# [Structured diff data]
"""

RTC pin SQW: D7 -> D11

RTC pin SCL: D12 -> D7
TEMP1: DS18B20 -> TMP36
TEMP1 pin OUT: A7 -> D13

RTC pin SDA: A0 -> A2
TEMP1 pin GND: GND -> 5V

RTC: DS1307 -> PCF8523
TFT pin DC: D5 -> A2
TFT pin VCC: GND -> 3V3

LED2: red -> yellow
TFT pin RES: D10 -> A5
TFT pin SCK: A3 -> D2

"""
"""

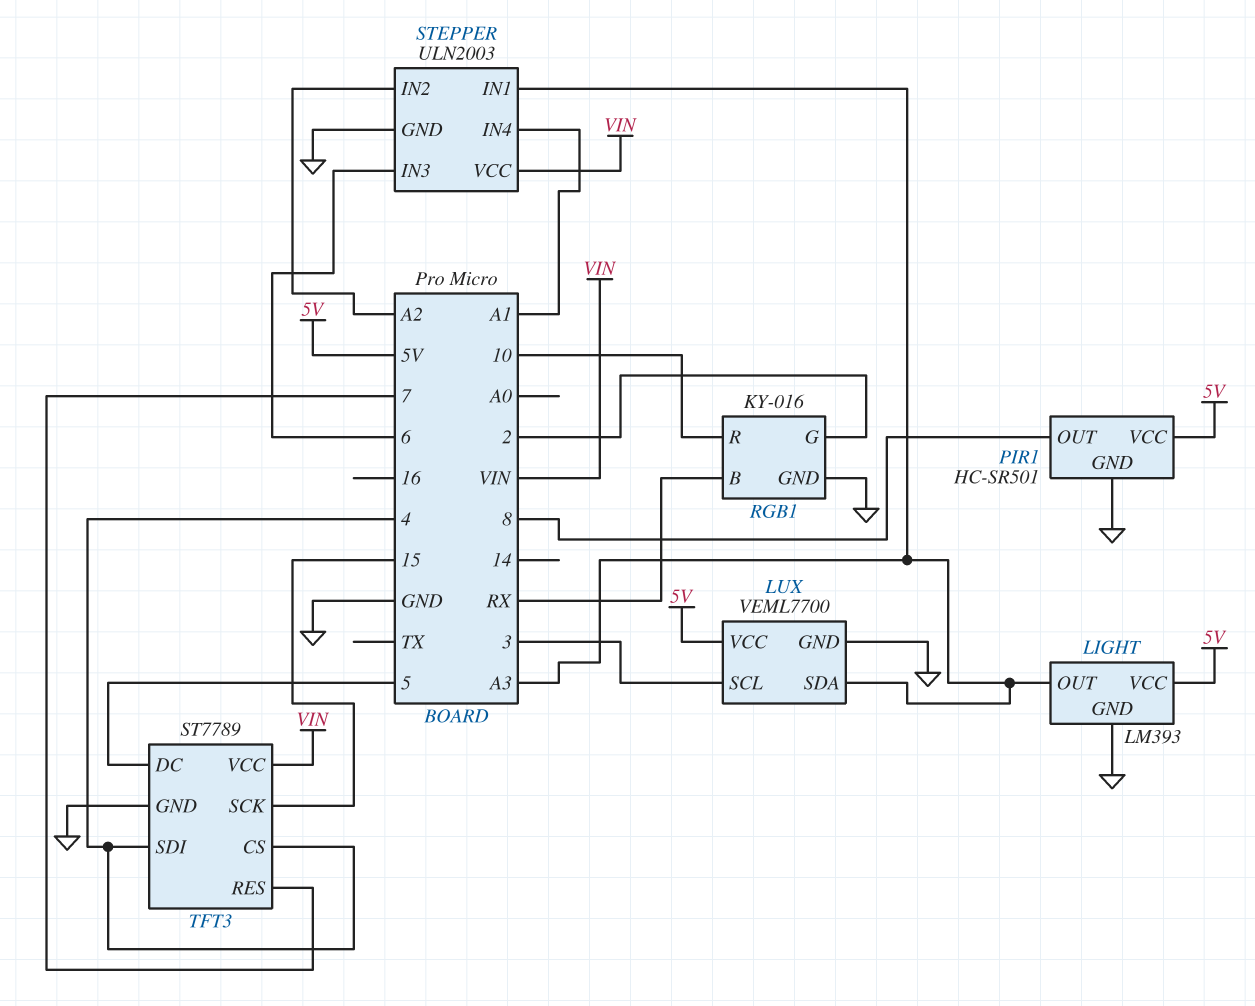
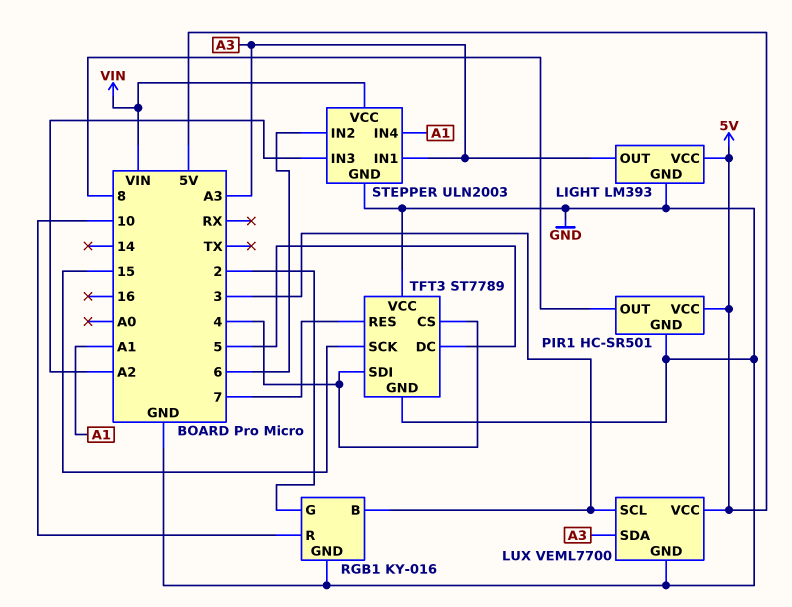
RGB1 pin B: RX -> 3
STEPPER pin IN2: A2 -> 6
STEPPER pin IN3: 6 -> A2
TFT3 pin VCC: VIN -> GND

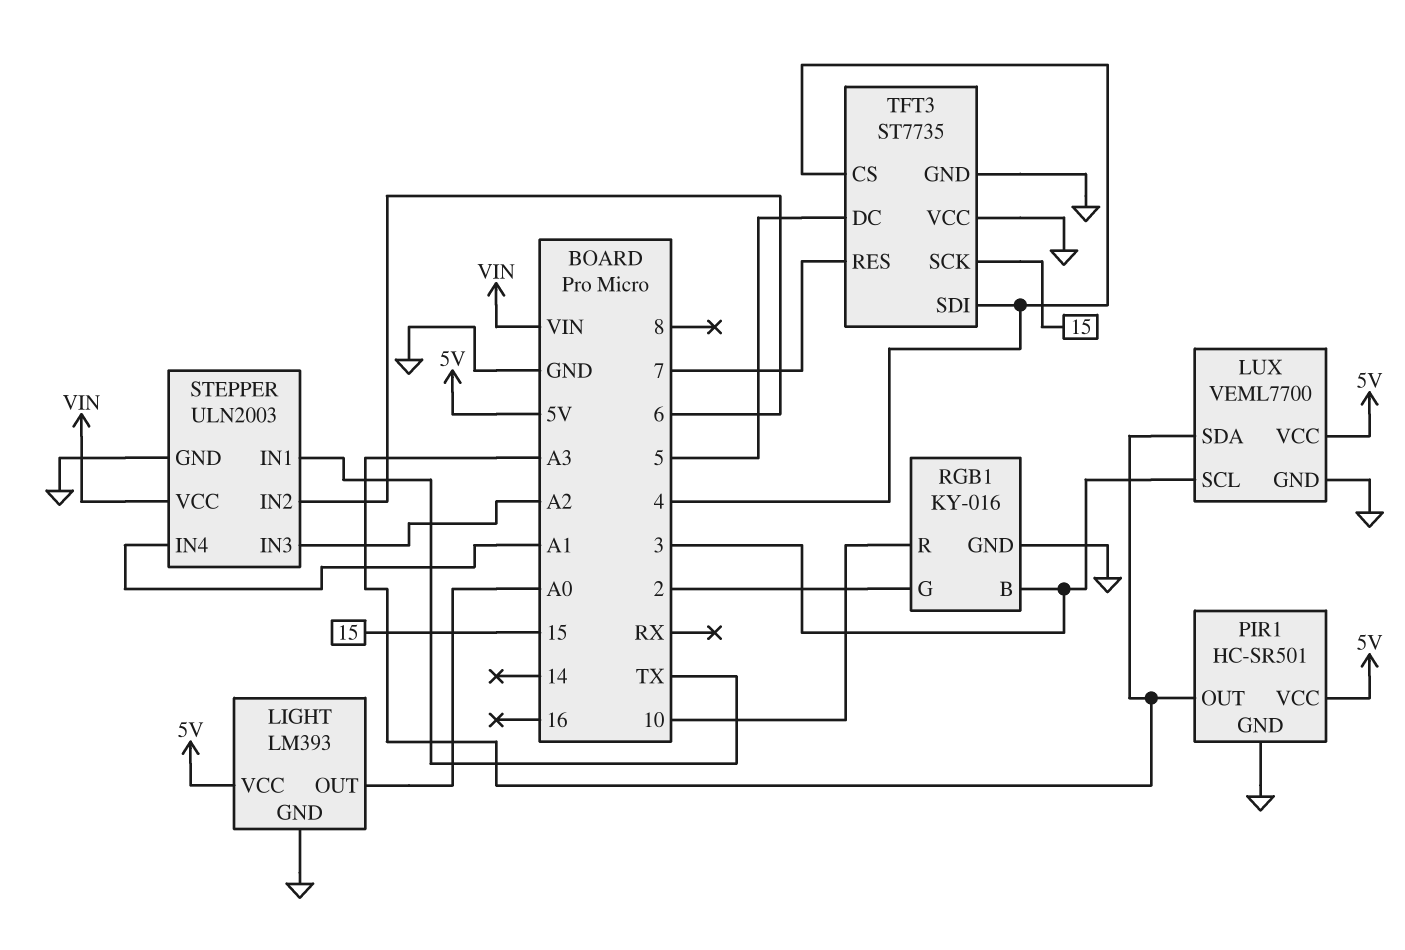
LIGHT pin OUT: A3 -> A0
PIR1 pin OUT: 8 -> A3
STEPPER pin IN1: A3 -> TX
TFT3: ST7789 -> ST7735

"""

# [TASK]
Which lines of the data include the word "STEPPER"? Copy each one.

# [RESPONSE FOR THIS EXERCISE]
STEPPER pin IN2: A2 -> 6
STEPPER pin IN3: 6 -> A2
STEPPER pin IN1: A3 -> TX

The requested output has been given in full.